**What the exercise asks:** Output, exactly as written, the lines of the data below from the one containing "green 1x1 brick [535,654,601,720]" to the end.

____

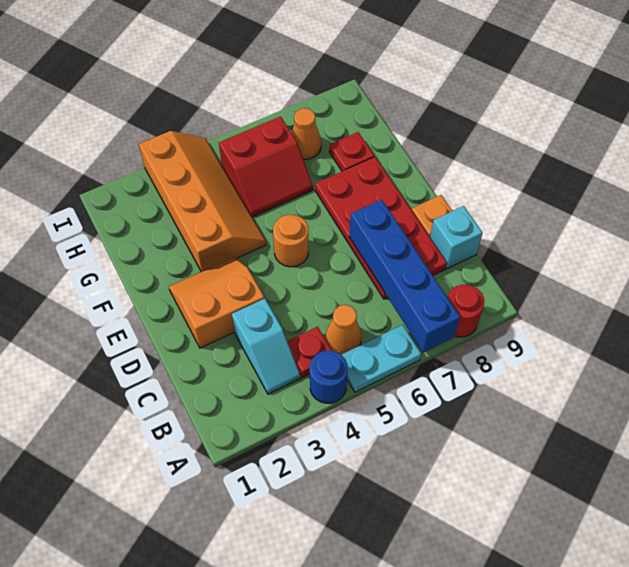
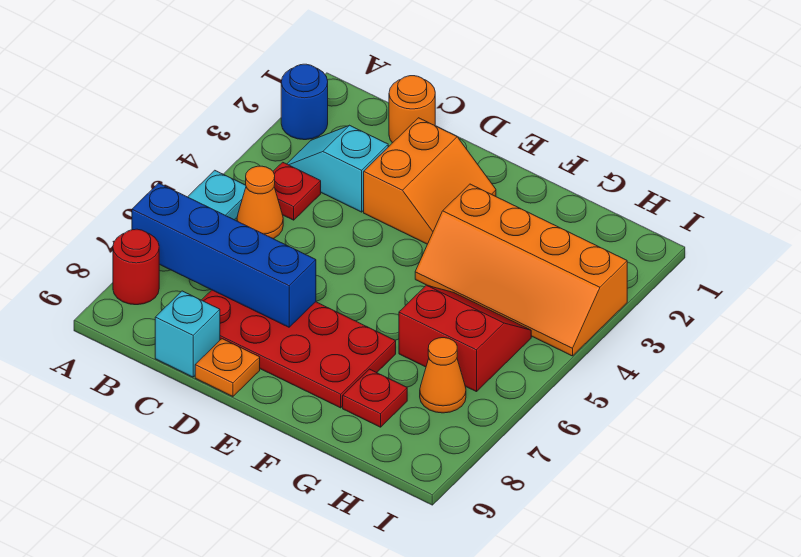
blue 1x1 round brick [310,351,348,403] -> blue 1x1 round brick moved to [281,64,328,140]
orange 1x1 round brick [273,215,309,267] -> orange 1x1 round brick moved to [389,76,435,143]
red 2x2 slope [219,116,313,217] -> red 2x2 slope turned to [399,285,531,392]

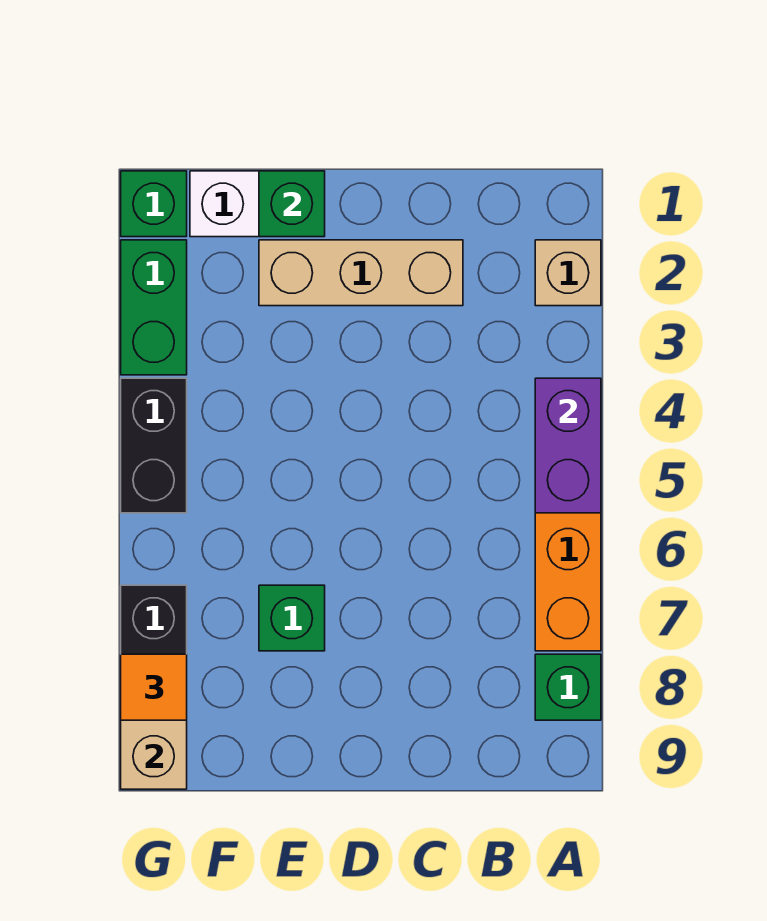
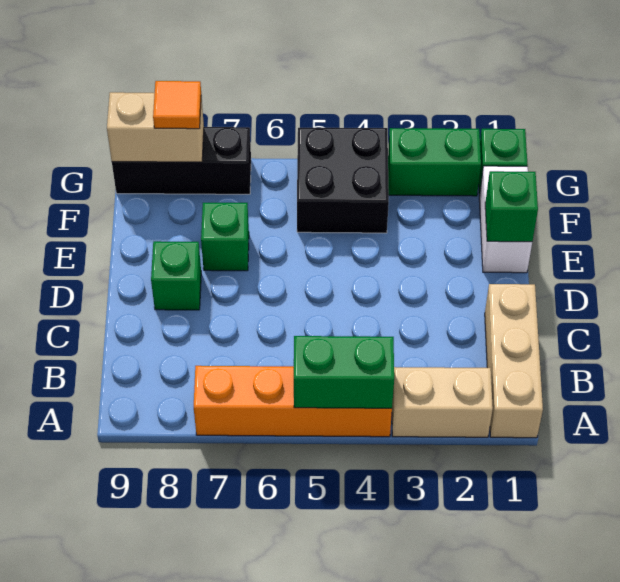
tan 1x1 brick [535,240,601,306] -> tan 1x2 brick [392,367,493,437]
purple 1x2 brick [535,378,601,513] -> green 1x2 brick [294,336,394,408]
green 1x1 brick [535,654,601,720] -> green 1x1 brick moved to [151,241,201,310]
tan 1x3 brick [259,240,463,306] -> tan 1x3 brick moved to [485,284,543,438]
black 1x2 brick [121,378,187,513] -> black 2x2 brick [297,128,389,233]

____

**Result for this task:**
green 1x1 brick [535,654,601,720] -> green 1x1 brick moved to [151,241,201,310]
tan 1x3 brick [259,240,463,306] -> tan 1x3 brick moved to [485,284,543,438]
black 1x2 brick [121,378,187,513] -> black 2x2 brick [297,128,389,233]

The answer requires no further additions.